### What to do
Say how many lines of the records include the string "calculadora". Nothing else belongs in the answer.

### Provided entries
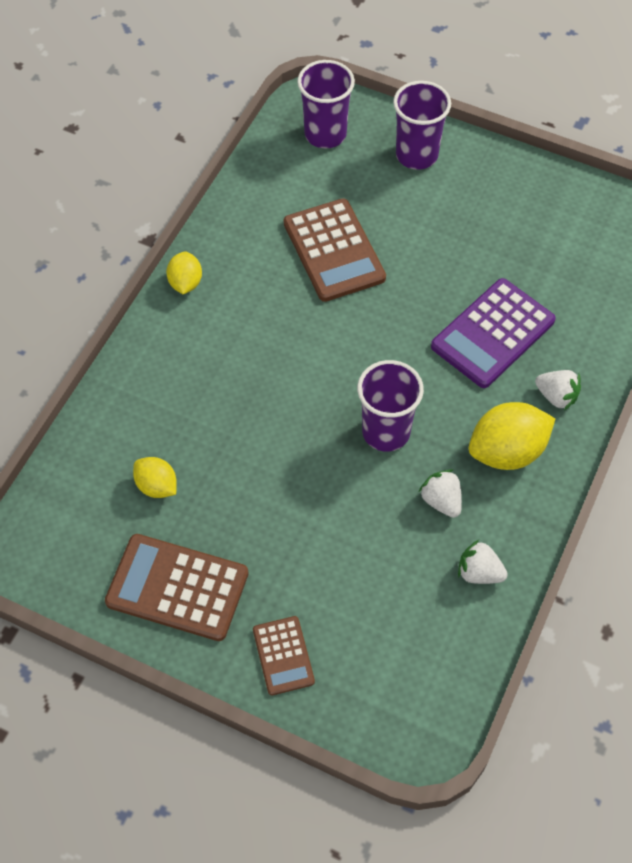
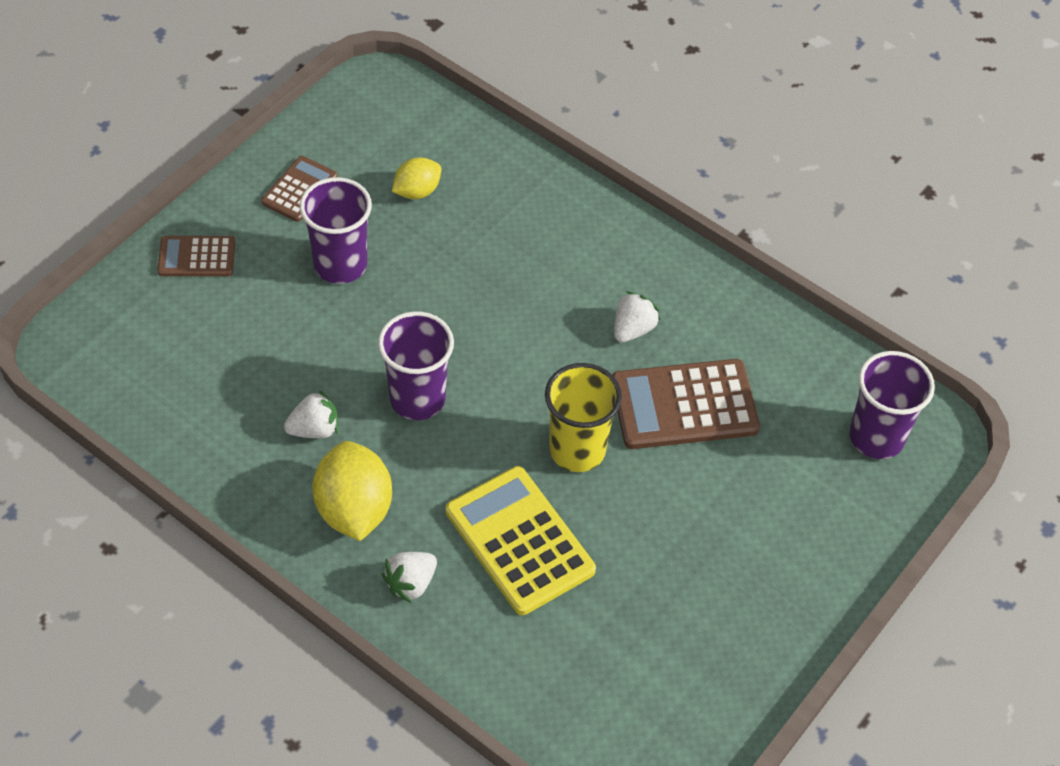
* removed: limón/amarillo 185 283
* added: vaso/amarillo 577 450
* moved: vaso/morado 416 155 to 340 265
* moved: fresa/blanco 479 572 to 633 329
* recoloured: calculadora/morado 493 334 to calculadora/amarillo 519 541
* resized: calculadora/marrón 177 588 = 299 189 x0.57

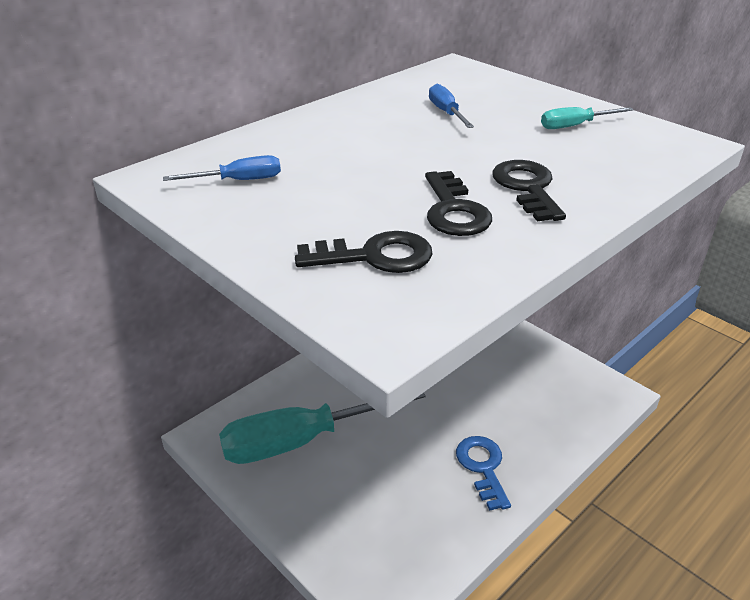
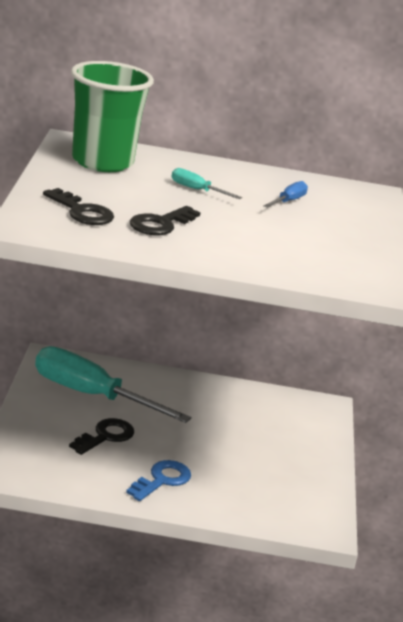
* moved: llave/negro 527 188 to 106 436
* moved: destornillador/turquesa 575 126 to 197 190
* replaced: destornillador/azul 238 181 to vaso/verde 102 162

### Answer box
2